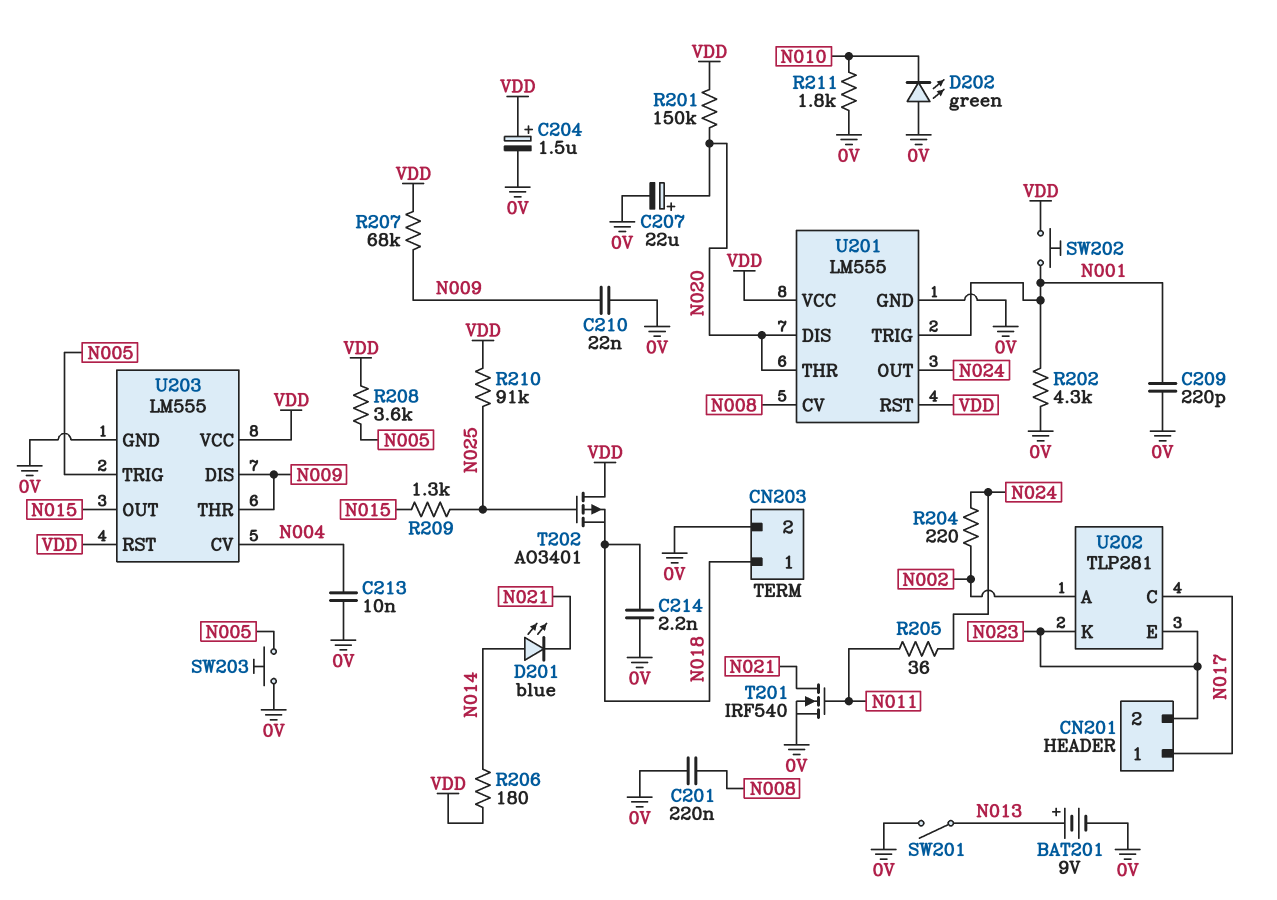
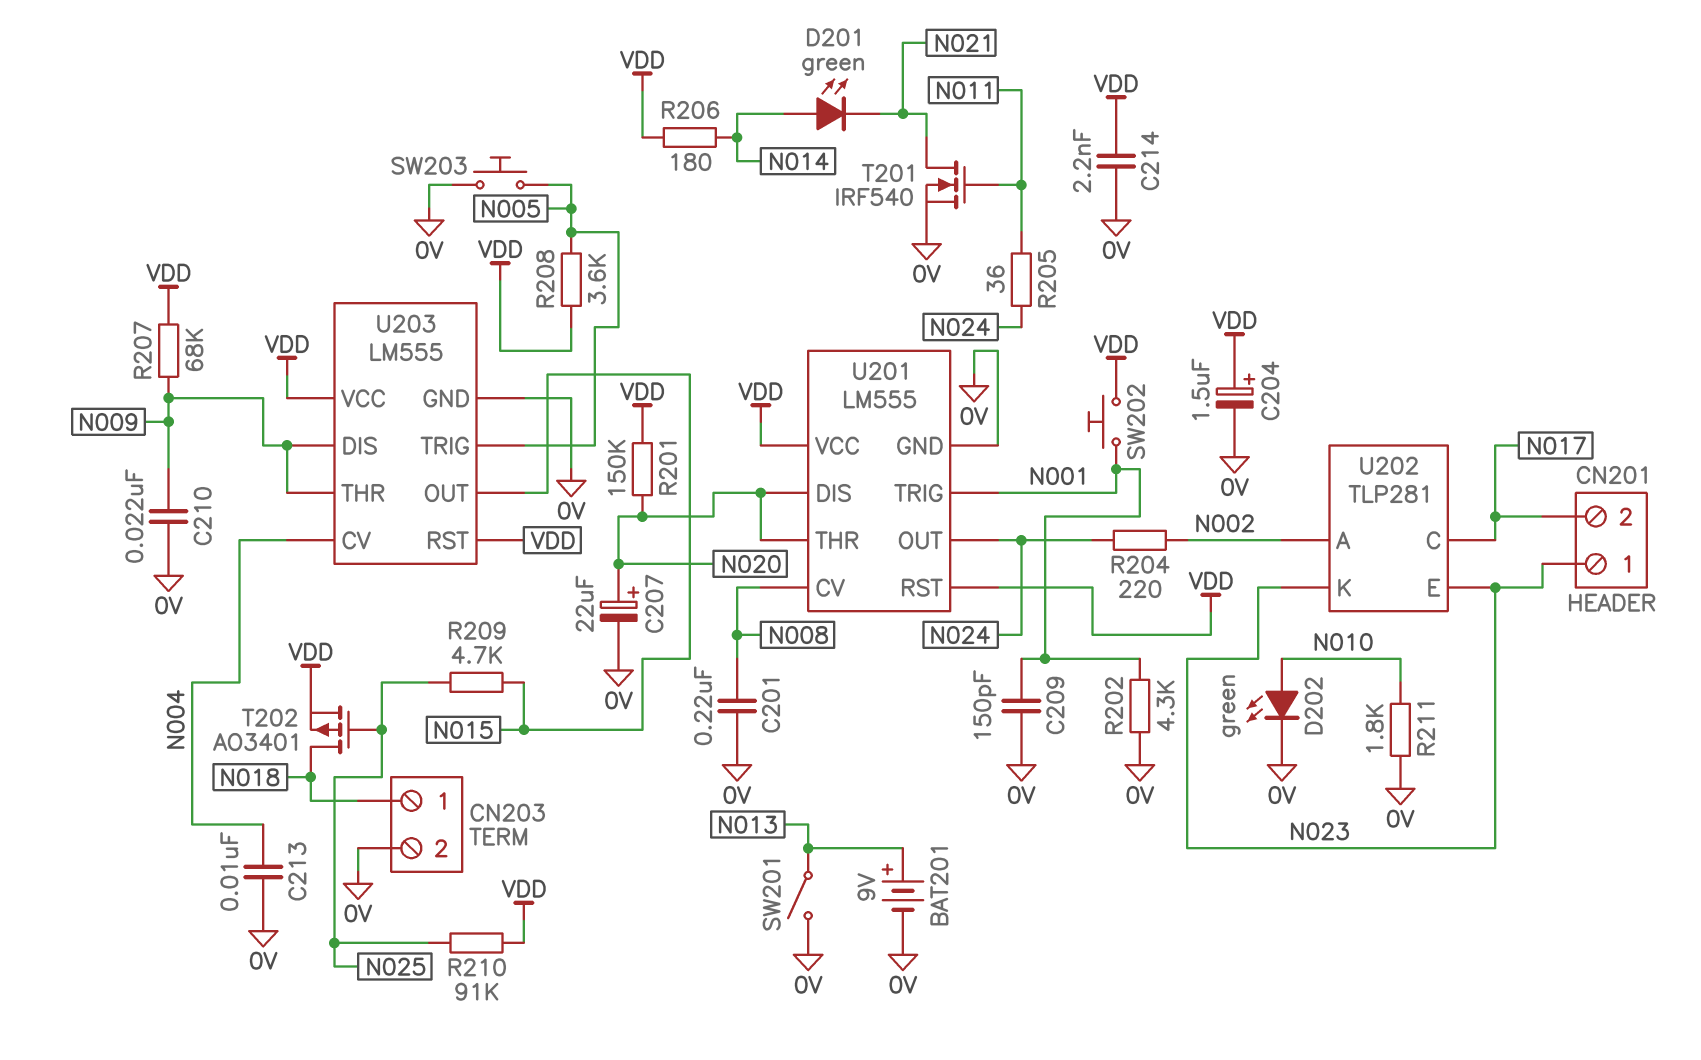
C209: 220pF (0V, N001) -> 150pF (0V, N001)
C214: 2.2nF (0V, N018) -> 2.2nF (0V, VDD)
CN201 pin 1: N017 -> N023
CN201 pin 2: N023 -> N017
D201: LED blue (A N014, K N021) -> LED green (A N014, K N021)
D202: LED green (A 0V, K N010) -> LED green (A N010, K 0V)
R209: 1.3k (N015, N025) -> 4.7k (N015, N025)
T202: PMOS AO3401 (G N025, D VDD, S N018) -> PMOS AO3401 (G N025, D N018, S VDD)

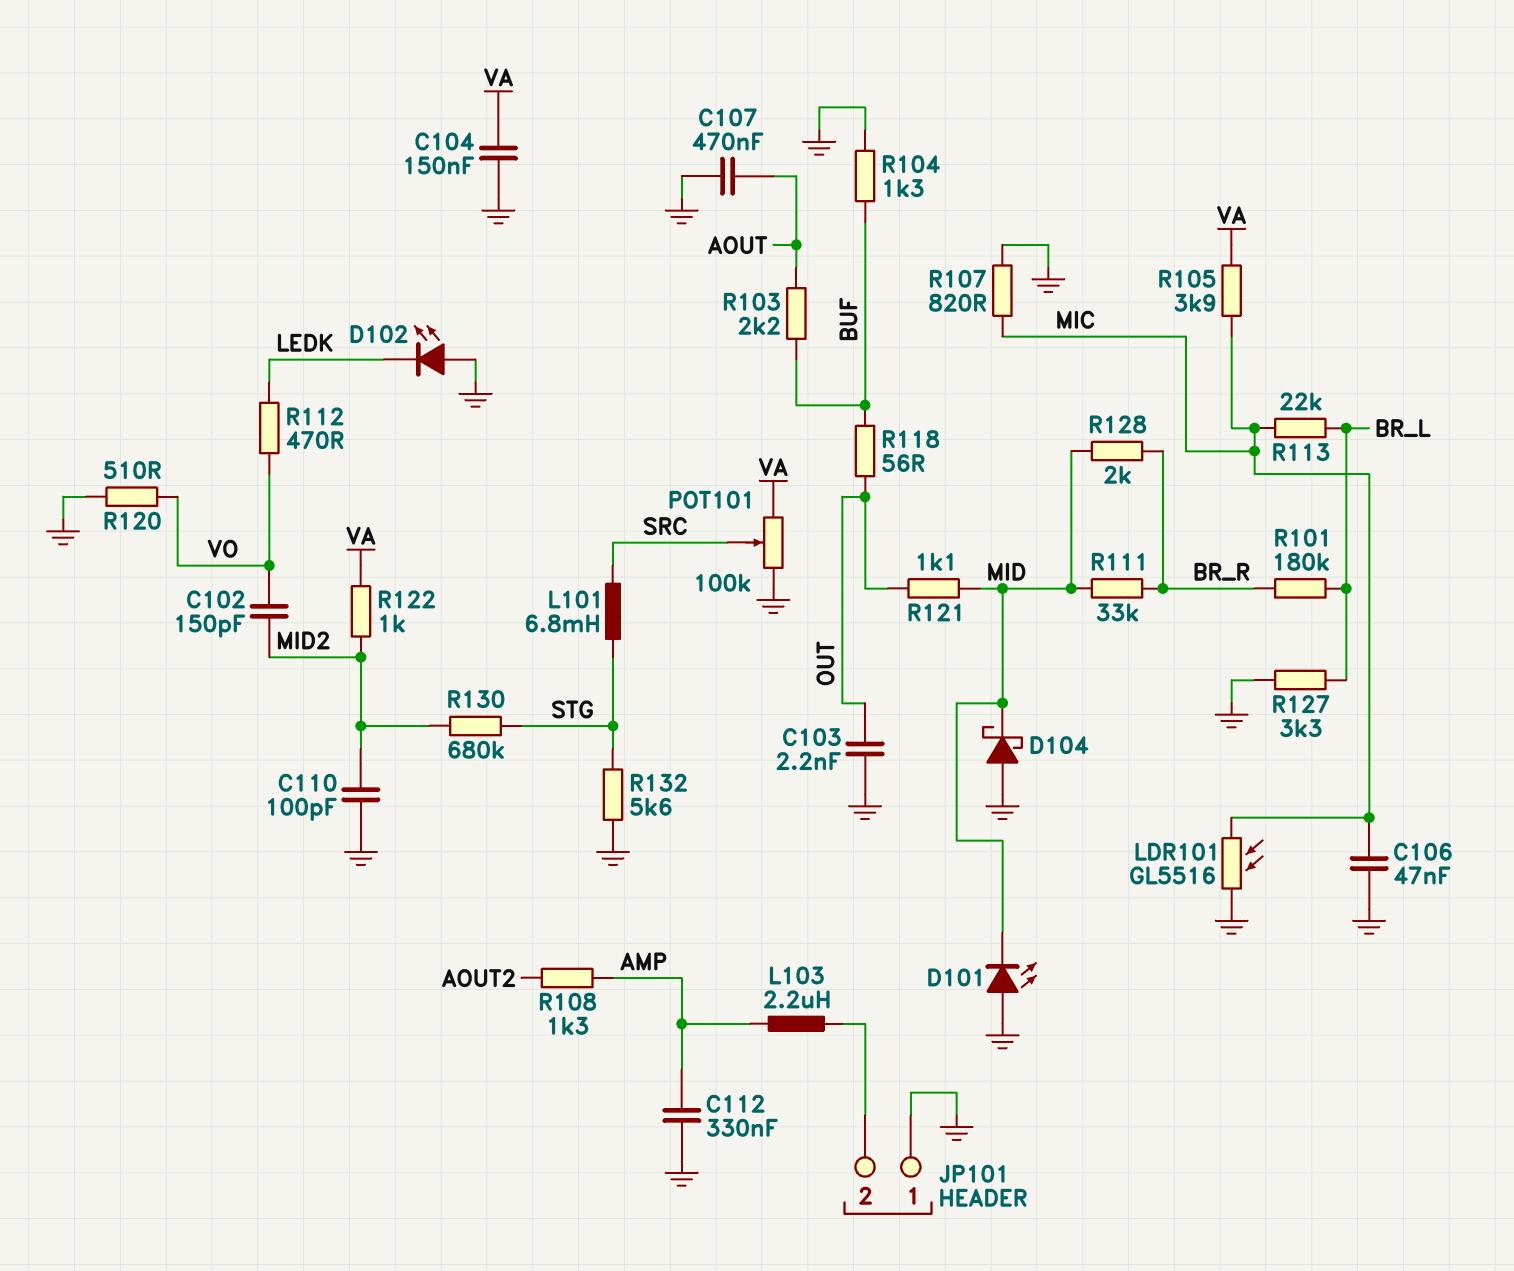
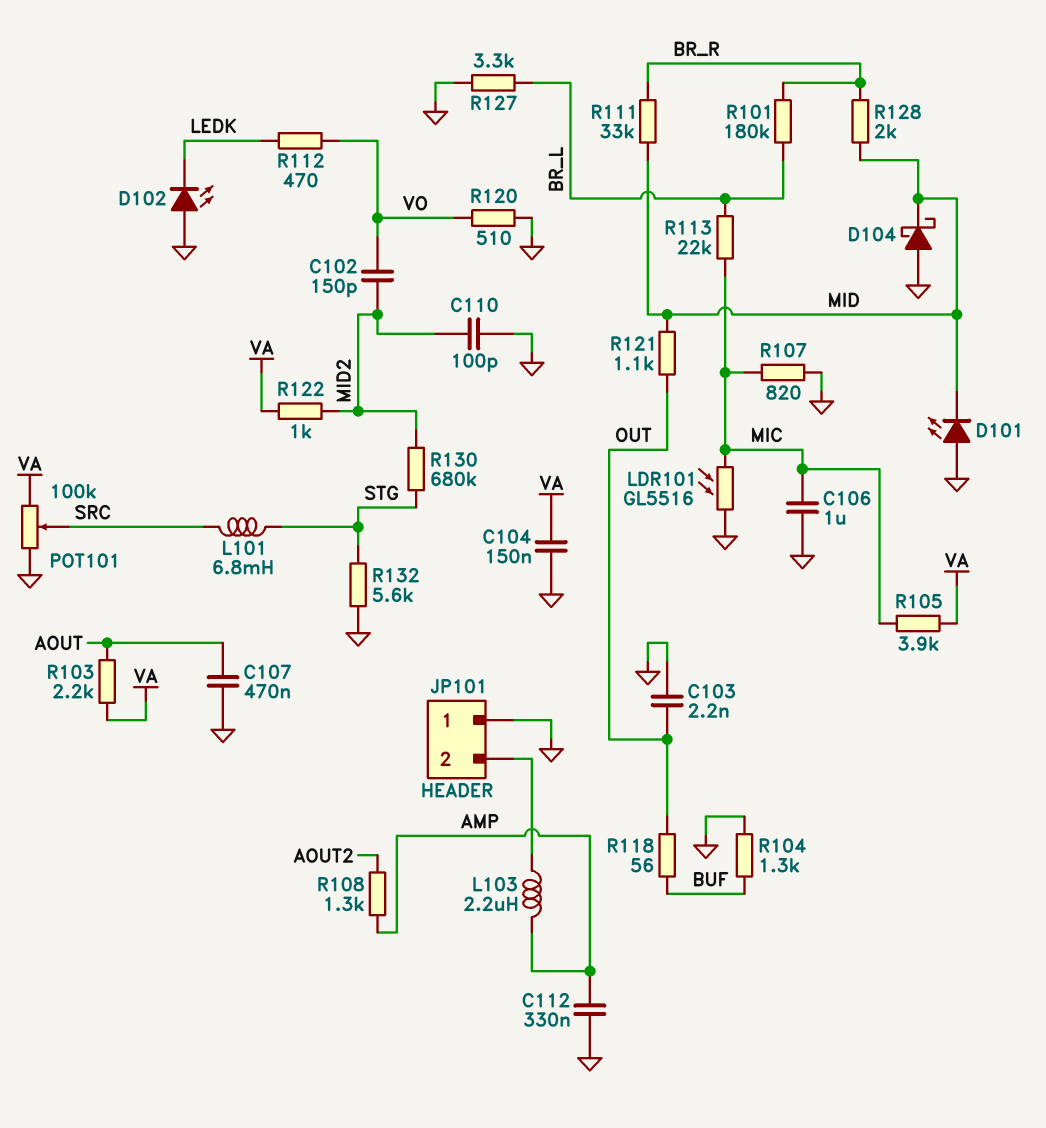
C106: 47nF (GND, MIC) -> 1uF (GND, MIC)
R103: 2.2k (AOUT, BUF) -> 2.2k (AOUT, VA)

-*-*-

REQUIRED WORK: Show, from the entries above, every line that includes the string "green".

EXERCISE ANSWER:
D201: LED blue (A N014, K N021) -> LED green (A N014, K N021)
D202: LED green (A 0V, K N010) -> LED green (A N010, K 0V)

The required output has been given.